» WORK INSTRUCTIONS
Each entry has to be printed again exactly.

» DATA FOR THIS EXERCISE
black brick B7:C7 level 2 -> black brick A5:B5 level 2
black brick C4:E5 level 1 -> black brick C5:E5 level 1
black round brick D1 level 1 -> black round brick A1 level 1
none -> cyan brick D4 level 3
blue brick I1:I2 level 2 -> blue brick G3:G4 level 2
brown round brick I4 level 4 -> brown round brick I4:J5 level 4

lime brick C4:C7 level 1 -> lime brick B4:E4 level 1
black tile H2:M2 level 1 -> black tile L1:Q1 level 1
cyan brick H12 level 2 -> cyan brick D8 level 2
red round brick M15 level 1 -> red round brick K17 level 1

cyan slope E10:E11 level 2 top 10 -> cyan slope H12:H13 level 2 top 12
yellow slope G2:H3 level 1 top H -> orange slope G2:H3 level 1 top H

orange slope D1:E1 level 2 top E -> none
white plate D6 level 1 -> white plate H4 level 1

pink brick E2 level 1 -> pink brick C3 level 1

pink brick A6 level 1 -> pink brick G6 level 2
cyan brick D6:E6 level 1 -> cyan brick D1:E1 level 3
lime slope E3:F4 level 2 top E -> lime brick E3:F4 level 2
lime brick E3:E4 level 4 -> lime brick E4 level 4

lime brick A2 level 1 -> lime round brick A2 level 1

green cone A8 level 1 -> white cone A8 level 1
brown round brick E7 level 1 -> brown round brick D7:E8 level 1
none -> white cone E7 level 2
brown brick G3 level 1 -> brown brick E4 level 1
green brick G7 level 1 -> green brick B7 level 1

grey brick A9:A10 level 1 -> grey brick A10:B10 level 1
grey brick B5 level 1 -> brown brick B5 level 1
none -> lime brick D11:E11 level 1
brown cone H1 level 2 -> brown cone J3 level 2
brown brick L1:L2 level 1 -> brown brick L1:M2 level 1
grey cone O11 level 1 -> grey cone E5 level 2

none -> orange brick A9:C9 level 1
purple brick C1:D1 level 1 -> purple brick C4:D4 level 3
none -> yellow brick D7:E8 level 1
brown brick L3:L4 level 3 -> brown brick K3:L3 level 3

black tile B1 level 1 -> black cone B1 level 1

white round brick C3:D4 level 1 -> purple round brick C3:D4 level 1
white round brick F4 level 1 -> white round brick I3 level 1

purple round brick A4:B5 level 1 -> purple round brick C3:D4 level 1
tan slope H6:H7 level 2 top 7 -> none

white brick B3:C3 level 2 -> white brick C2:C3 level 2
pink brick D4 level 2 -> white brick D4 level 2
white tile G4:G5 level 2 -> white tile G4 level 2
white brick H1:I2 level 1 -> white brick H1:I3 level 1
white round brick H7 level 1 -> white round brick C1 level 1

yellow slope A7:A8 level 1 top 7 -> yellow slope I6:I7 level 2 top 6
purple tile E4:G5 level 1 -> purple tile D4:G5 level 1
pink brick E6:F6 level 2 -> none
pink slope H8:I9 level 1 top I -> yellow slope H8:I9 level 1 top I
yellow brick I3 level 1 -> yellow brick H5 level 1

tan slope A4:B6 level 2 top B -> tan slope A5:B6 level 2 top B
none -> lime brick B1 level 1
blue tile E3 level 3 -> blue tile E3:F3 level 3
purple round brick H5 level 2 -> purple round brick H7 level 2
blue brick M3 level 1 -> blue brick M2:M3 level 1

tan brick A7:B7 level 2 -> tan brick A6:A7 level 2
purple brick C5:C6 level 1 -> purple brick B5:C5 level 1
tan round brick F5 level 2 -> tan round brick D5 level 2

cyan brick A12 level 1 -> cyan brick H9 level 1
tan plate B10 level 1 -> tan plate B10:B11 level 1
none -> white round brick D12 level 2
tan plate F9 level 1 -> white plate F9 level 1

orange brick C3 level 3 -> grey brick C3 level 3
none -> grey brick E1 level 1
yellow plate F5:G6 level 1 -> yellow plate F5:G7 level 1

» TASK RESULT
black brick B7:C7 level 2 -> black brick A5:B5 level 2
black brick C4:E5 level 1 -> black brick C5:E5 level 1
black round brick D1 level 1 -> black round brick A1 level 1
none -> cyan brick D4 level 3
blue brick I1:I2 level 2 -> blue brick G3:G4 level 2
brown round brick I4 level 4 -> brown round brick I4:J5 level 4

lime brick C4:C7 level 1 -> lime brick B4:E4 level 1
black tile H2:M2 level 1 -> black tile L1:Q1 level 1
cyan brick H12 level 2 -> cyan brick D8 level 2
red round brick M15 level 1 -> red round brick K17 level 1

cyan slope E10:E11 level 2 top 10 -> cyan slope H12:H13 level 2 top 12
yellow slope G2:H3 level 1 top H -> orange slope G2:H3 level 1 top H

orange slope D1:E1 level 2 top E -> none
white plate D6 level 1 -> white plate H4 level 1

pink brick E2 level 1 -> pink brick C3 level 1

pink brick A6 level 1 -> pink brick G6 level 2
cyan brick D6:E6 level 1 -> cyan brick D1:E1 level 3
lime slope E3:F4 level 2 top E -> lime brick E3:F4 level 2
lime brick E3:E4 level 4 -> lime brick E4 level 4

lime brick A2 level 1 -> lime round brick A2 level 1

green cone A8 level 1 -> white cone A8 level 1
brown round brick E7 level 1 -> brown round brick D7:E8 level 1
none -> white cone E7 level 2
brown brick G3 level 1 -> brown brick E4 level 1
green brick G7 level 1 -> green brick B7 level 1

grey brick A9:A10 level 1 -> grey brick A10:B10 level 1
grey brick B5 level 1 -> brown brick B5 level 1
none -> lime brick D11:E11 level 1
brown cone H1 level 2 -> brown cone J3 level 2
brown brick L1:L2 level 1 -> brown brick L1:M2 level 1
grey cone O11 level 1 -> grey cone E5 level 2

none -> orange brick A9:C9 level 1
purple brick C1:D1 level 1 -> purple brick C4:D4 level 3
none -> yellow brick D7:E8 level 1
brown brick L3:L4 level 3 -> brown brick K3:L3 level 3

black tile B1 level 1 -> black cone B1 level 1

white round brick C3:D4 level 1 -> purple round brick C3:D4 level 1
white round brick F4 level 1 -> white round brick I3 level 1

purple round brick A4:B5 level 1 -> purple round brick C3:D4 level 1
tan slope H6:H7 level 2 top 7 -> none

white brick B3:C3 level 2 -> white brick C2:C3 level 2
pink brick D4 level 2 -> white brick D4 level 2
white tile G4:G5 level 2 -> white tile G4 level 2
white brick H1:I2 level 1 -> white brick H1:I3 level 1
white round brick H7 level 1 -> white round brick C1 level 1

yellow slope A7:A8 level 1 top 7 -> yellow slope I6:I7 level 2 top 6
purple tile E4:G5 level 1 -> purple tile D4:G5 level 1
pink brick E6:F6 level 2 -> none
pink slope H8:I9 level 1 top I -> yellow slope H8:I9 level 1 top I
yellow brick I3 level 1 -> yellow brick H5 level 1

tan slope A4:B6 level 2 top B -> tan slope A5:B6 level 2 top B
none -> lime brick B1 level 1
blue tile E3 level 3 -> blue tile E3:F3 level 3
purple round brick H5 level 2 -> purple round brick H7 level 2
blue brick M3 level 1 -> blue brick M2:M3 level 1

tan brick A7:B7 level 2 -> tan brick A6:A7 level 2
purple brick C5:C6 level 1 -> purple brick B5:C5 level 1
tan round brick F5 level 2 -> tan round brick D5 level 2

cyan brick A12 level 1 -> cyan brick H9 level 1
tan plate B10 level 1 -> tan plate B10:B11 level 1
none -> white round brick D12 level 2
tan plate F9 level 1 -> white plate F9 level 1

orange brick C3 level 3 -> grey brick C3 level 3
none -> grey brick E1 level 1
yellow plate F5:G6 level 1 -> yellow plate F5:G7 level 1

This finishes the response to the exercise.